# SUPPLIED INFORMATION:
-=-=-=-=-
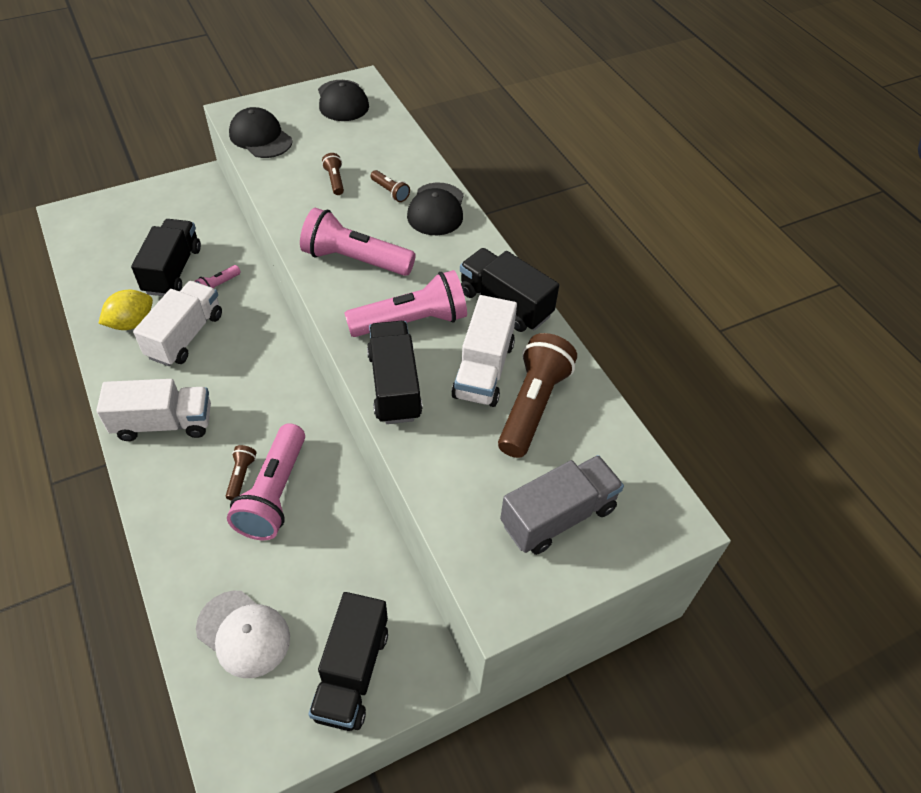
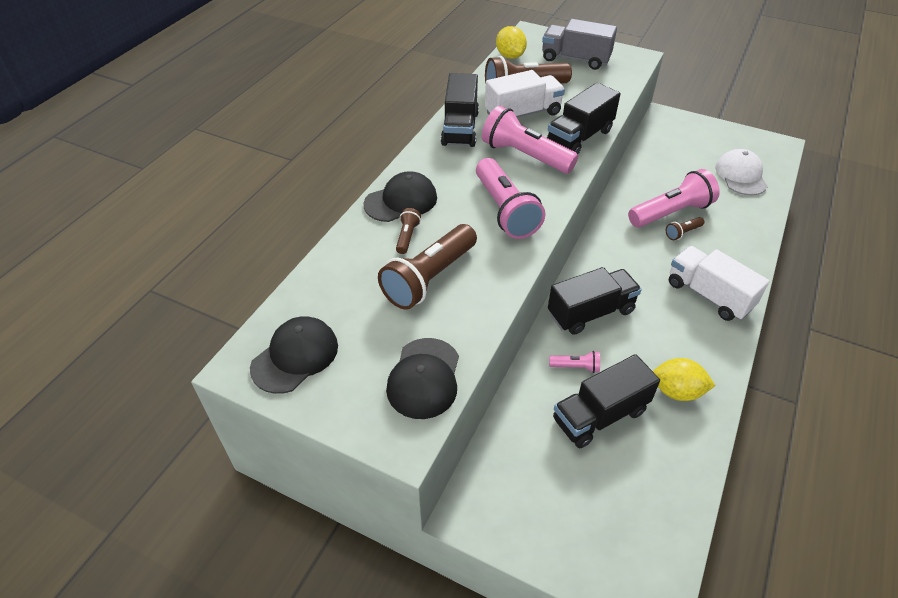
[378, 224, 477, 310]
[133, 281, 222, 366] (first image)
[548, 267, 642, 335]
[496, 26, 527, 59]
-=-=-=-=-
# YOUR OBJECTIVE:
Give back every line of the material exactly as written, but not the pictures.

# WORKED SOLUTION:
[378, 224, 477, 310]
[133, 281, 222, 366] (first image)
[548, 267, 642, 335]
[496, 26, 527, 59]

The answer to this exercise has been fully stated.